* **EXERCISE GOAL**: Please reproduce all of the data exactly as it appears, but skip the pictures.

---+---

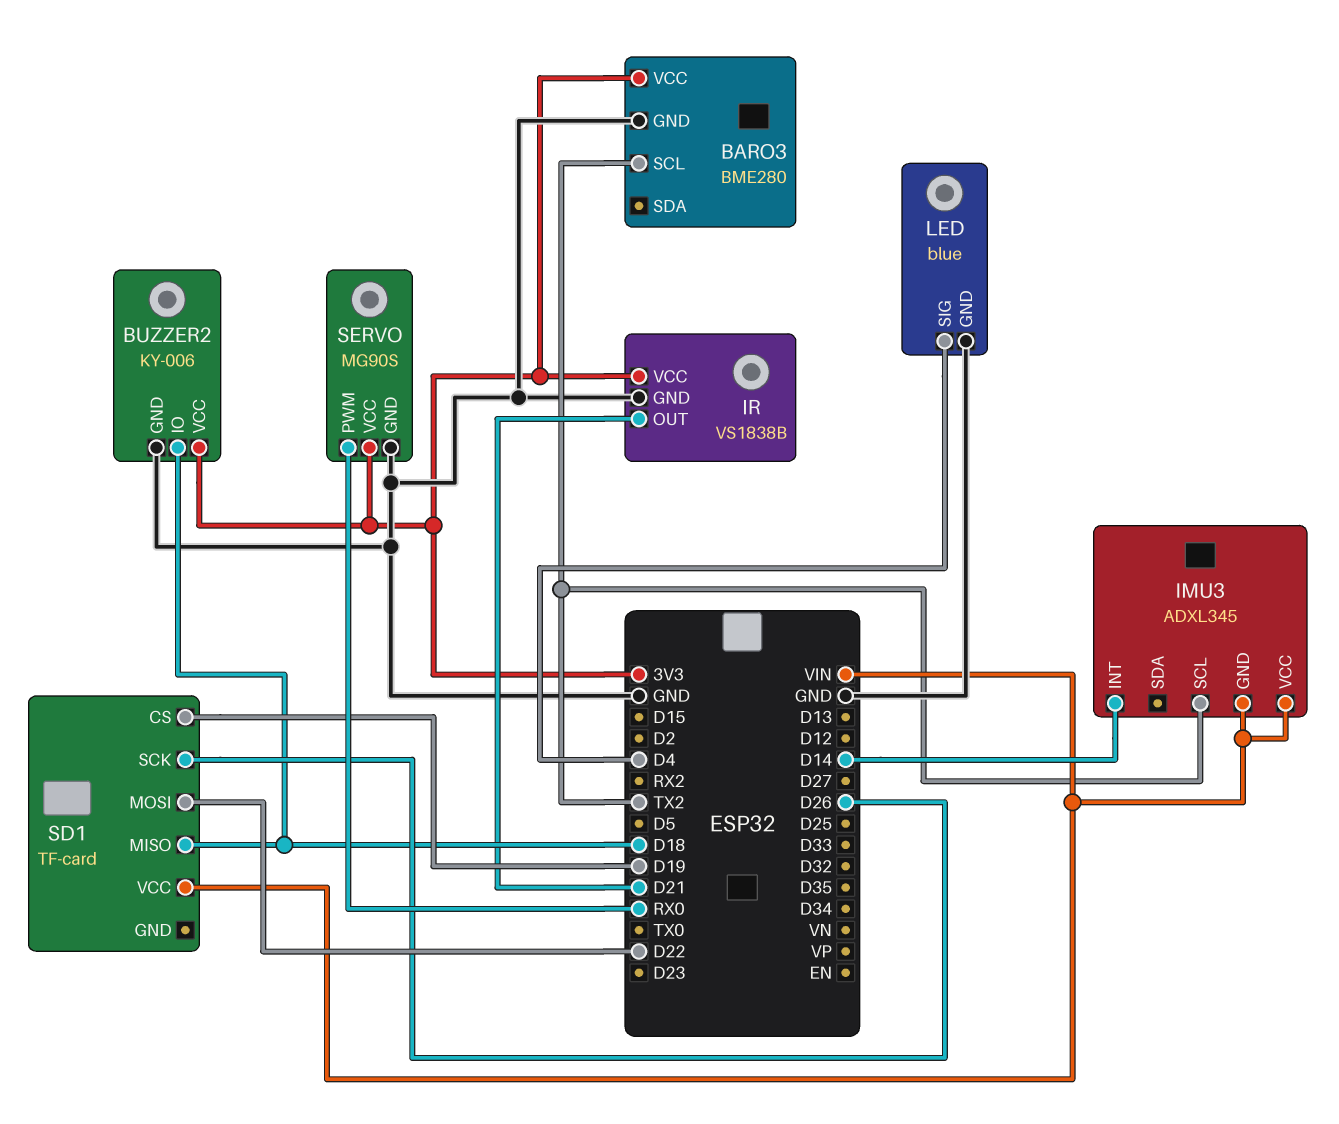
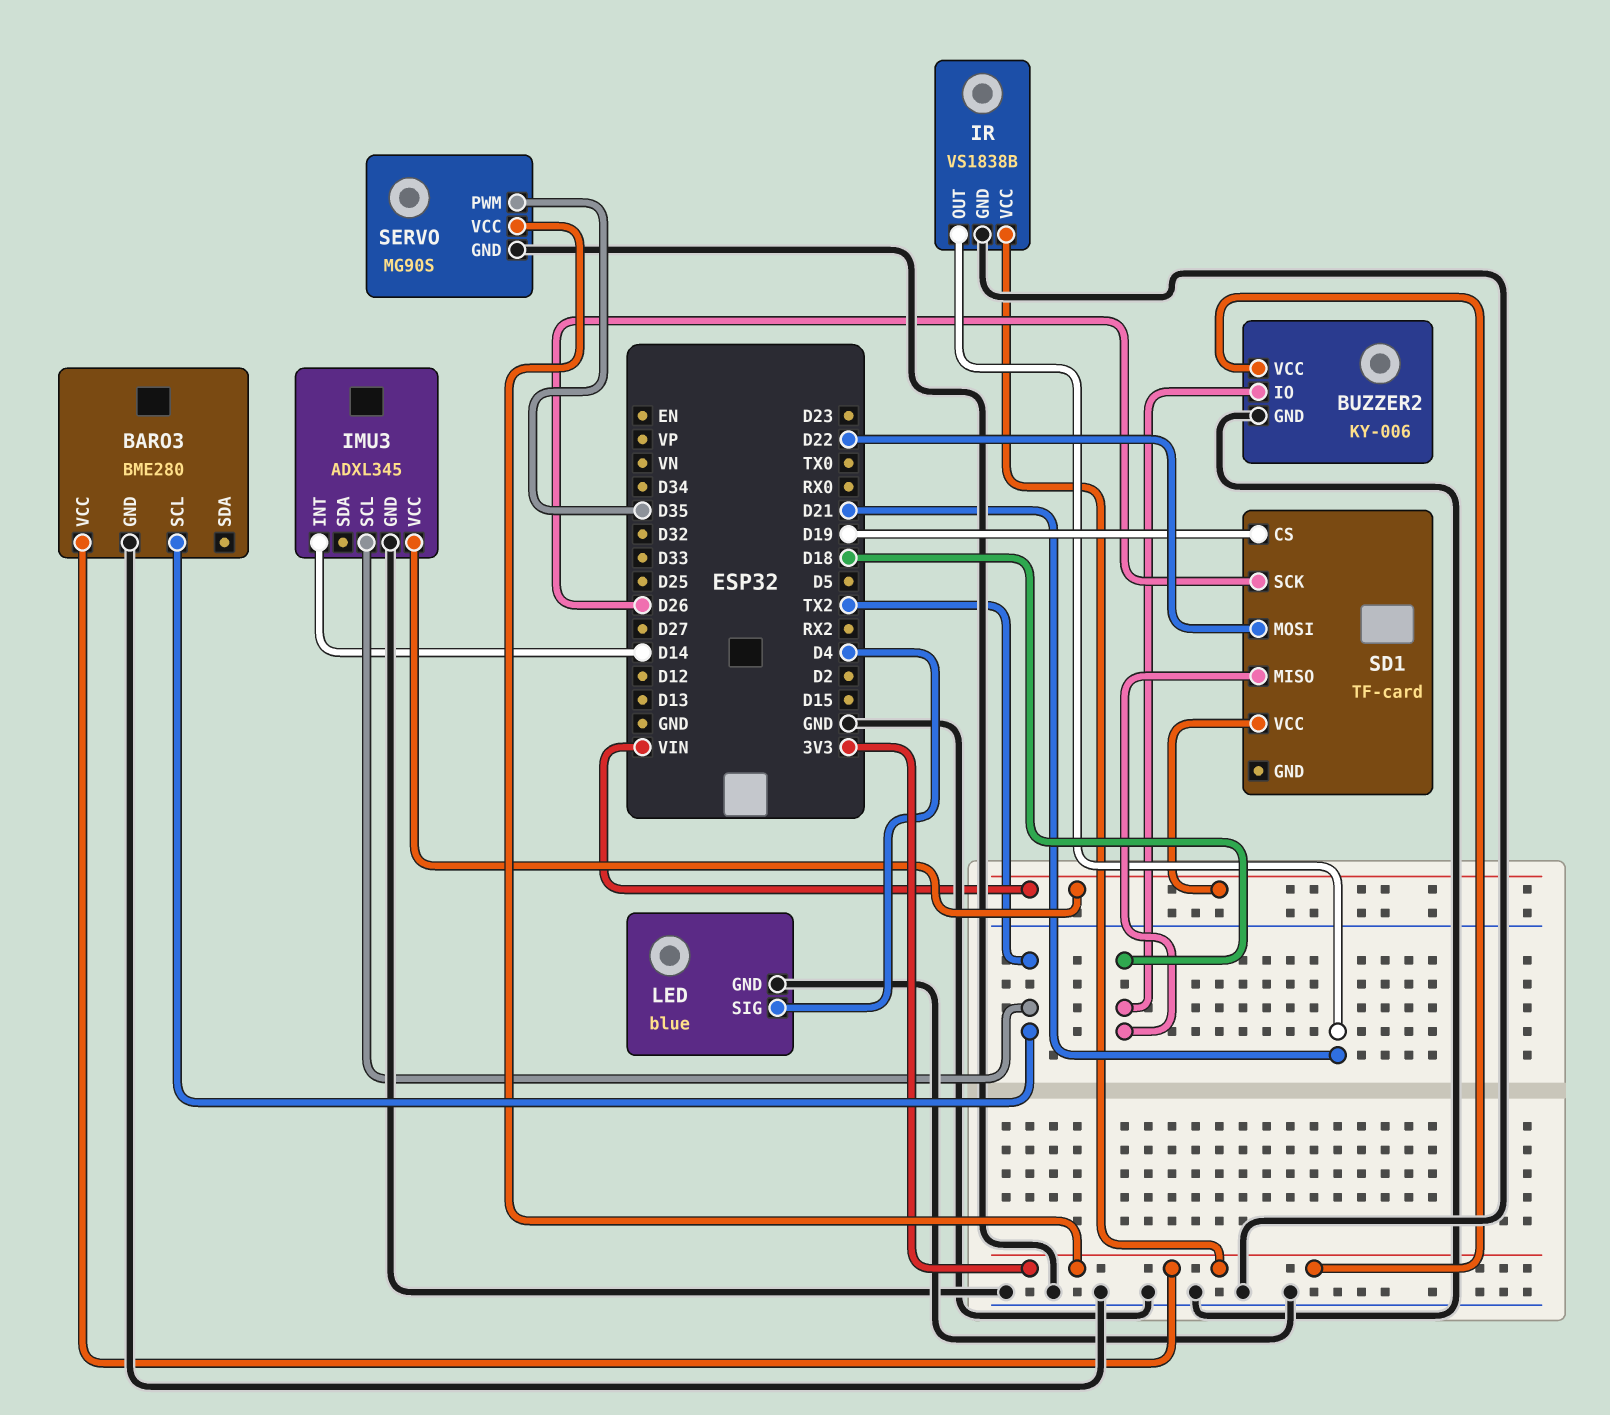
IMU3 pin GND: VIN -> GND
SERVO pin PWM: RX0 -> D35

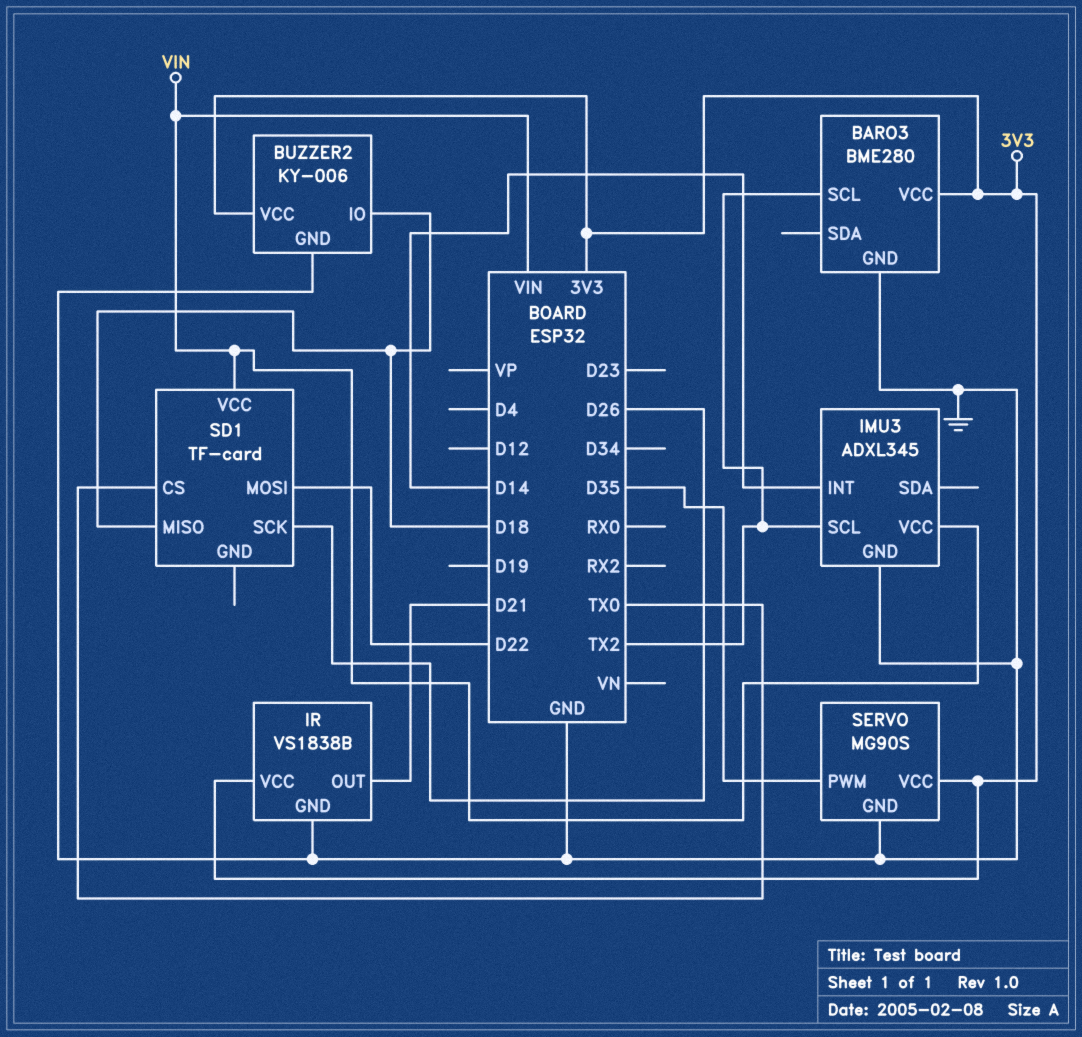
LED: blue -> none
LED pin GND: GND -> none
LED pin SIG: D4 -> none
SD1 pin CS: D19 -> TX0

---+---

* **EXERCISE RESULT**:
IMU3 pin GND: VIN -> GND
SERVO pin PWM: RX0 -> D35

LED: blue -> none
LED pin GND: GND -> none
LED pin SIG: D4 -> none
SD1 pin CS: D19 -> TX0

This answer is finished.